■ **Data entries**:
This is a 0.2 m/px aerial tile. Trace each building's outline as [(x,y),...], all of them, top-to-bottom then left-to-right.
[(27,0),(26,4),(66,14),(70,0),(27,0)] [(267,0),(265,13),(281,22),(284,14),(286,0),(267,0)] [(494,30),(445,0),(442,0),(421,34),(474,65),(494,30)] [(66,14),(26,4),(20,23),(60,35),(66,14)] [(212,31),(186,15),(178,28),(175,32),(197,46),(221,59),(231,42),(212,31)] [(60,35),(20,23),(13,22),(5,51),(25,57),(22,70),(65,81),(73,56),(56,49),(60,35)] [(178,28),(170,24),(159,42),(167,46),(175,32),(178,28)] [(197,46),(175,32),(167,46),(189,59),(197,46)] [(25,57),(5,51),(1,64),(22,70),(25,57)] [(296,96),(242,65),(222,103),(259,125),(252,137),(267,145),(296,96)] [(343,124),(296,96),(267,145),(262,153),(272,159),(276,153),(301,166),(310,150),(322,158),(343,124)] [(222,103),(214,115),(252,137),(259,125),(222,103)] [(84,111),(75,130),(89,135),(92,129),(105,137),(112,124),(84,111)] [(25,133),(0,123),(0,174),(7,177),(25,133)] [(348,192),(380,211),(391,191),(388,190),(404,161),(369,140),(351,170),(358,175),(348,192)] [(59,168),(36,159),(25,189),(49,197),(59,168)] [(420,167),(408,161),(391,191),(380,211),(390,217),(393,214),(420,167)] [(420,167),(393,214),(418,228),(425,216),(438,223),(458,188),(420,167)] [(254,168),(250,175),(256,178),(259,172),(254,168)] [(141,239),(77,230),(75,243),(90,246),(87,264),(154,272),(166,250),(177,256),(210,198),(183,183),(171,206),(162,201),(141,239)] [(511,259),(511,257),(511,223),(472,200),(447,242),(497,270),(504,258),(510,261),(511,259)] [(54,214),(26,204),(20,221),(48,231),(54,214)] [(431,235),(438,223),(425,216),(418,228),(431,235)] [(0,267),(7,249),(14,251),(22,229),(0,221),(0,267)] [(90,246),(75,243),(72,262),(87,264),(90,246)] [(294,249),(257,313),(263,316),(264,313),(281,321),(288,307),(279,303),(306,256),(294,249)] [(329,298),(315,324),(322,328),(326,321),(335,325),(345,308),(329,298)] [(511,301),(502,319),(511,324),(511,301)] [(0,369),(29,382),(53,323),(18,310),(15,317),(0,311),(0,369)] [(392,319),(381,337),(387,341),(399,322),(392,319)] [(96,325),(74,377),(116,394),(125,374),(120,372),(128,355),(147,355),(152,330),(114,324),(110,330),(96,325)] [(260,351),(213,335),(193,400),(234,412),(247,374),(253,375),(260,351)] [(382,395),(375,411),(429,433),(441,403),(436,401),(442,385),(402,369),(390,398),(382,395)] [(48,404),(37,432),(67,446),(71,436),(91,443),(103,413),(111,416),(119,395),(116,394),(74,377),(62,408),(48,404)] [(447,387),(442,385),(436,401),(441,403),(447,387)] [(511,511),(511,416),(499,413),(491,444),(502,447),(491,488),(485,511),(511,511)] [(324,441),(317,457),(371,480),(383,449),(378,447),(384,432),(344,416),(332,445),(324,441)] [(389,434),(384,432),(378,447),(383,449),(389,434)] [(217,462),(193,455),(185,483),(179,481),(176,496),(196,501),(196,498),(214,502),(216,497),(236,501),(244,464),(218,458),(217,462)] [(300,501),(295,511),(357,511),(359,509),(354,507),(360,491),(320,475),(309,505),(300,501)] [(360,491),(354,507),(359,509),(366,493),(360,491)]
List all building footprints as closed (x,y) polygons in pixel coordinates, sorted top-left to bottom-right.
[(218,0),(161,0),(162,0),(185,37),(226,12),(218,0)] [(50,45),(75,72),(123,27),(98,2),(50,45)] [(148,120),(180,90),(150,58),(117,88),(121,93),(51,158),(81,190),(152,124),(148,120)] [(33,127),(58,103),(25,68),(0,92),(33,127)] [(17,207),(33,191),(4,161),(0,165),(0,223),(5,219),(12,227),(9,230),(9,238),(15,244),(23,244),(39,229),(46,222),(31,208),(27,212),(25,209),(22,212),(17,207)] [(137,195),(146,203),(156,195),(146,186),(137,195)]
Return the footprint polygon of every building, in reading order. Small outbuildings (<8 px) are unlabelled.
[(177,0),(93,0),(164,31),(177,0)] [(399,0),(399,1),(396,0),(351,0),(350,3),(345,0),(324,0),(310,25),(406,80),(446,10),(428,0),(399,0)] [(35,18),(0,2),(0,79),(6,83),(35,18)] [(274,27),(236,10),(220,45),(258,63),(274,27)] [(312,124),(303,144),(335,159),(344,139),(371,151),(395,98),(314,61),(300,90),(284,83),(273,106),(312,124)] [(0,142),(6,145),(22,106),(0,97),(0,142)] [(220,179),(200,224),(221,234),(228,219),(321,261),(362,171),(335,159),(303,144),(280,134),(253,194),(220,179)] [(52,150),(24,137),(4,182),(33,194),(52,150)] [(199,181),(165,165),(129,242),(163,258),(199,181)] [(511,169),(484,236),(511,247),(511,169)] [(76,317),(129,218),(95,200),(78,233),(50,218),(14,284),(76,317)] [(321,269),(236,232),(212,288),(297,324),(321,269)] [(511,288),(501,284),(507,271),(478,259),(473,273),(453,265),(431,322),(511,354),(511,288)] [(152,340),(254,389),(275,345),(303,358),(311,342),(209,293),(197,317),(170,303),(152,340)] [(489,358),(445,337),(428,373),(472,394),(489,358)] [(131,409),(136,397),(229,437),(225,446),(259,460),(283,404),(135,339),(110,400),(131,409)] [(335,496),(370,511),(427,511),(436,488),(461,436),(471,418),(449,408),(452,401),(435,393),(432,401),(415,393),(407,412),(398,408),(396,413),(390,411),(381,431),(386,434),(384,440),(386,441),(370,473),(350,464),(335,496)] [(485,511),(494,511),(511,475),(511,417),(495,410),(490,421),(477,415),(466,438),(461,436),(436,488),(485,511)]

■ **Instruction**: Locate each line in the data entries above that contains the string "building", and copy those lines out in full.

■ **Output**:
This is a 0.2 m/px aerial tile. Trace each building's outline as [(x,y),...], all of them, top-to-bottom then left-to-right.
List all building footprints as closed (x,y) polygons in pixel coordinates, sorted top-left to bottom-right.
Return the footprint polygon of every building, in reading order. Small outbuildings (<8 px) are unlabelled.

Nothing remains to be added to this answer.